### Task directions:
Would you reproduce the whole listing exactly, minus its images?

### Exercise data:
--
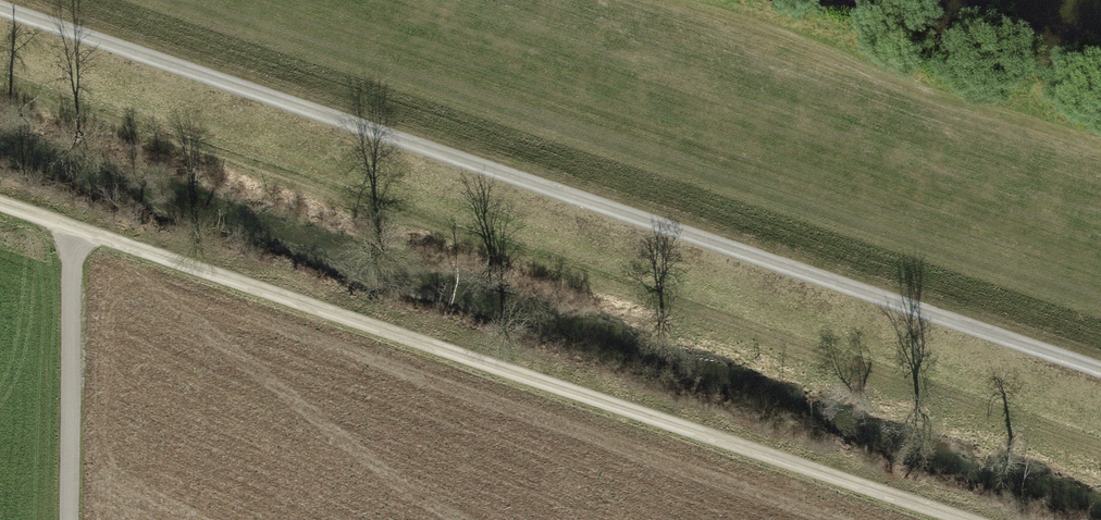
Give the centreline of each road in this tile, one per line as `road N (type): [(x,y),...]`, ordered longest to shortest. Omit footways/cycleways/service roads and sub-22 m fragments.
road 1 (track): [(0,8),(1100,375)]
road 2 (track): [(0,207),(963,519)]
road 3 (track): [(629,0),(931,114),(1100,164)]
road 4 (track): [(73,230),(70,519)]

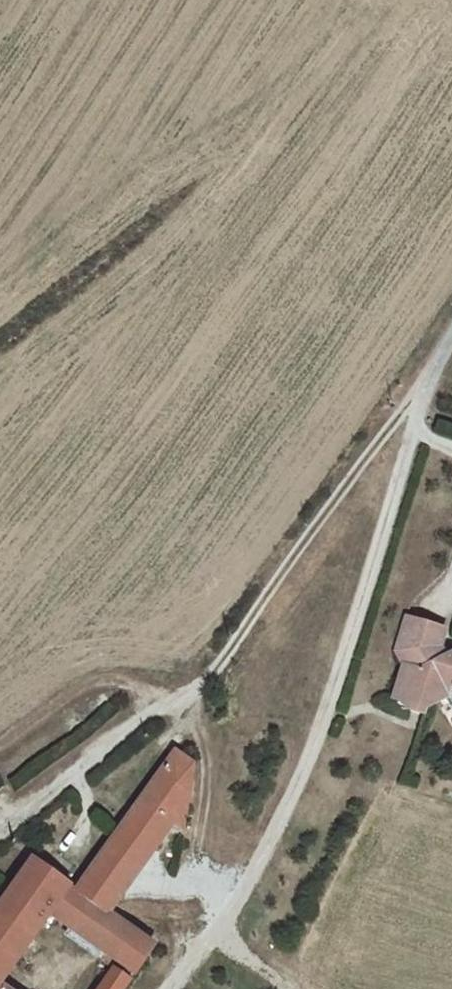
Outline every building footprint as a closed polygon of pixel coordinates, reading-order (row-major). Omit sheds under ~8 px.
[(450,654),(446,657),(440,648),(446,630),(407,617),(397,652),(404,666),(393,699),(403,702),(425,709),(445,699),(448,698),(450,691),(451,690),(451,655),(450,654)] [(425,709),(403,702),(407,710),(424,715),(425,709)] [(175,752),(139,803),(173,824),(183,830),(194,765),(175,752)] [(109,914),(173,824),(139,803),(77,891),(109,914)] [(0,905),(0,984),(53,909),(122,959),(114,970),(113,969),(99,988),(124,988),(154,946),(109,914),(77,891),(68,884),(33,859),(0,905)]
--
### Exercise solution:
Give the centreline of each road in this tile, one per line as `road N (type): [(x,y),...]`, ordered longest to shortest. Omit footways/cycleways/service roads and sub-22 m fragments.
road 1 (track): [(0,8),(1100,375)]
road 2 (track): [(0,207),(963,519)]
road 3 (track): [(629,0),(931,114),(1100,164)]
road 4 (track): [(73,230),(70,519)]

Outline every building footprint as a closed polygon of pixel coordinates, reading-order (row-major). Omit sheds under ~8 px.
[(450,654),(446,657),(440,648),(446,630),(407,617),(397,652),(404,666),(393,699),(403,702),(425,709),(445,699),(448,698),(450,691),(451,690),(451,655),(450,654)] [(425,709),(403,702),(407,710),(424,715),(425,709)] [(175,752),(139,803),(173,824),(183,830),(194,765),(175,752)] [(109,914),(173,824),(139,803),(77,891),(109,914)] [(0,905),(0,984),(53,909),(122,959),(114,970),(113,969),(99,988),(124,988),(154,946),(109,914),(77,891),(68,884),(33,859),(0,905)]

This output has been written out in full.